=== INSTRUCTIONS FOR THE TASK ===
Print, from the listing below, the lines starting at the line containing "pink clock: 11 -> 9" and ending at the line containing "yellow scissors: 1 -> 4", exactly as they stand, and print nothing else.

=== LISTED ENTRIES ===
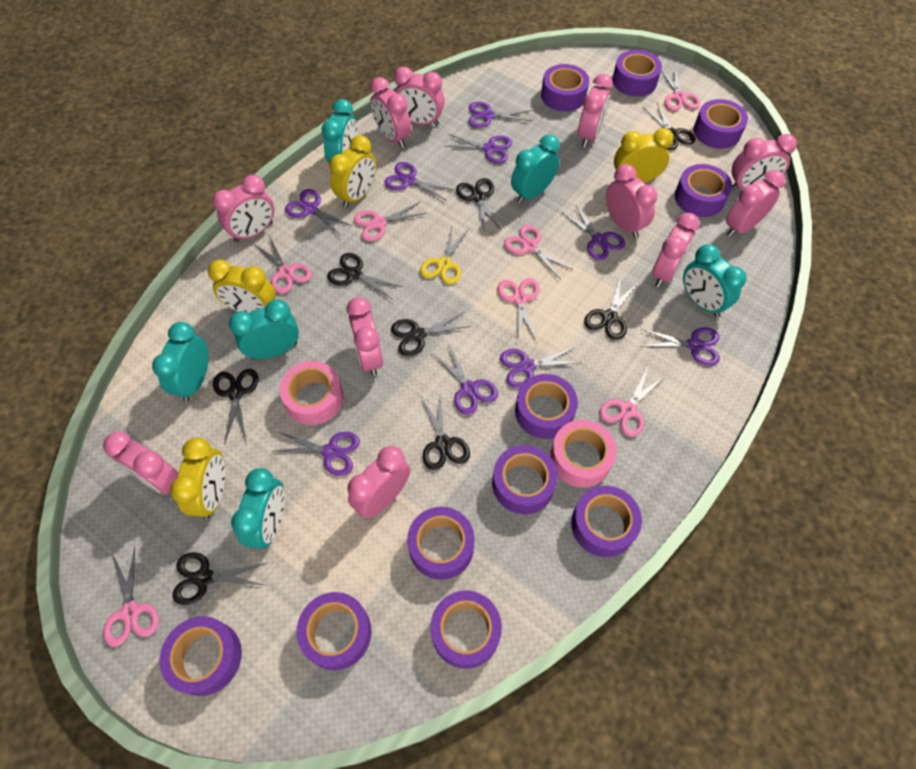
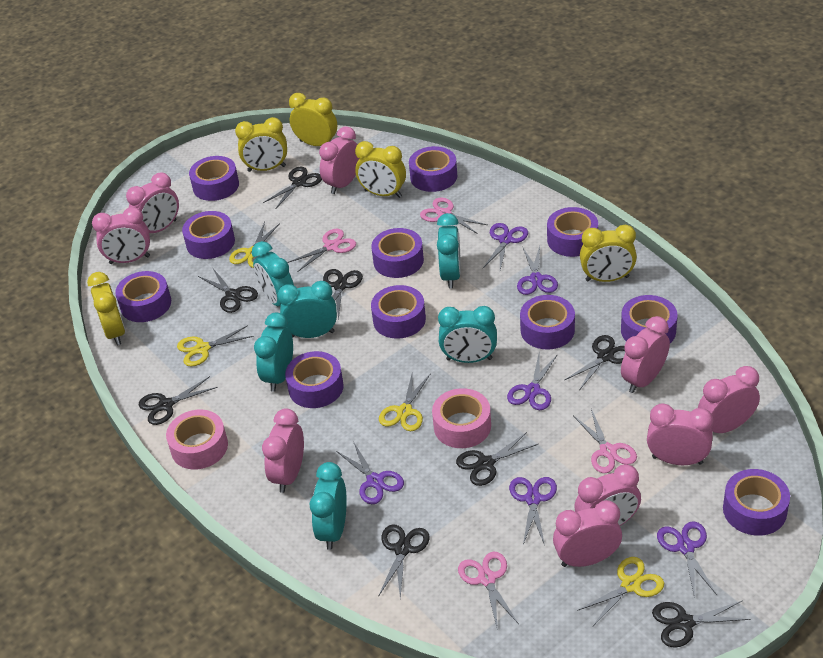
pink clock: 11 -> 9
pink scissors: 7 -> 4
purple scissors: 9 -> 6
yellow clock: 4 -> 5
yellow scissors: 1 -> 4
==
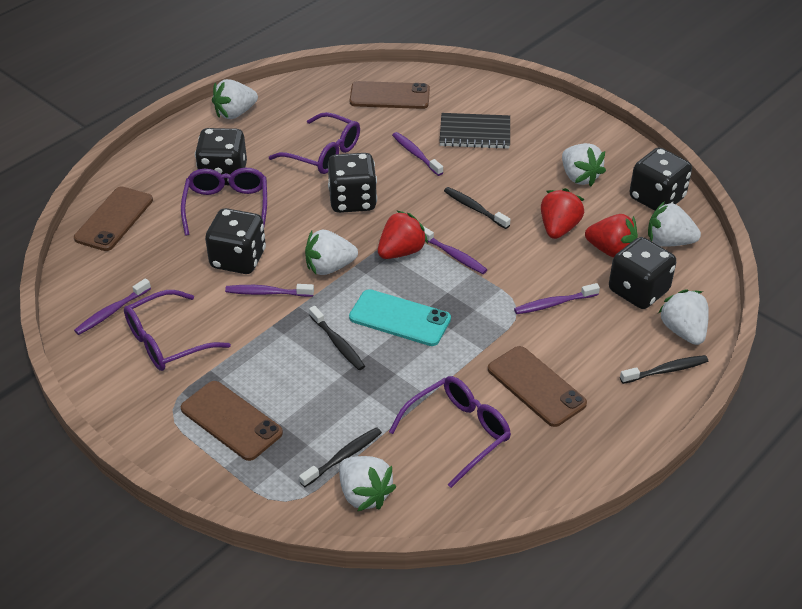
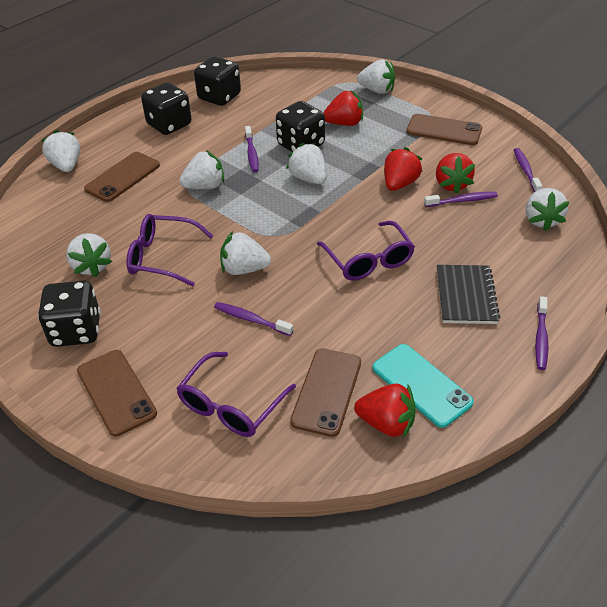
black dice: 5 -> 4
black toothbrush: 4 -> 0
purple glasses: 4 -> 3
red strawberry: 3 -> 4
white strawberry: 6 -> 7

=== TASK SOLUTION ===
pink clock: 11 -> 9
pink scissors: 7 -> 4
purple scissors: 9 -> 6
yellow clock: 4 -> 5
yellow scissors: 1 -> 4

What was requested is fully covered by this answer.